Your answer should reproduce every line of the material in which the word "brown" occurs.
[Available data Boundary: Start]
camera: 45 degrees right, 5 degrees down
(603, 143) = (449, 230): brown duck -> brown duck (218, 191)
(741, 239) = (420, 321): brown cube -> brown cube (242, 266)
[Available data Boundary: End]
_Your response_:
(603, 143) = (449, 230): brown duck -> brown duck (218, 191)
(741, 239) = (420, 321): brown cube -> brown cube (242, 266)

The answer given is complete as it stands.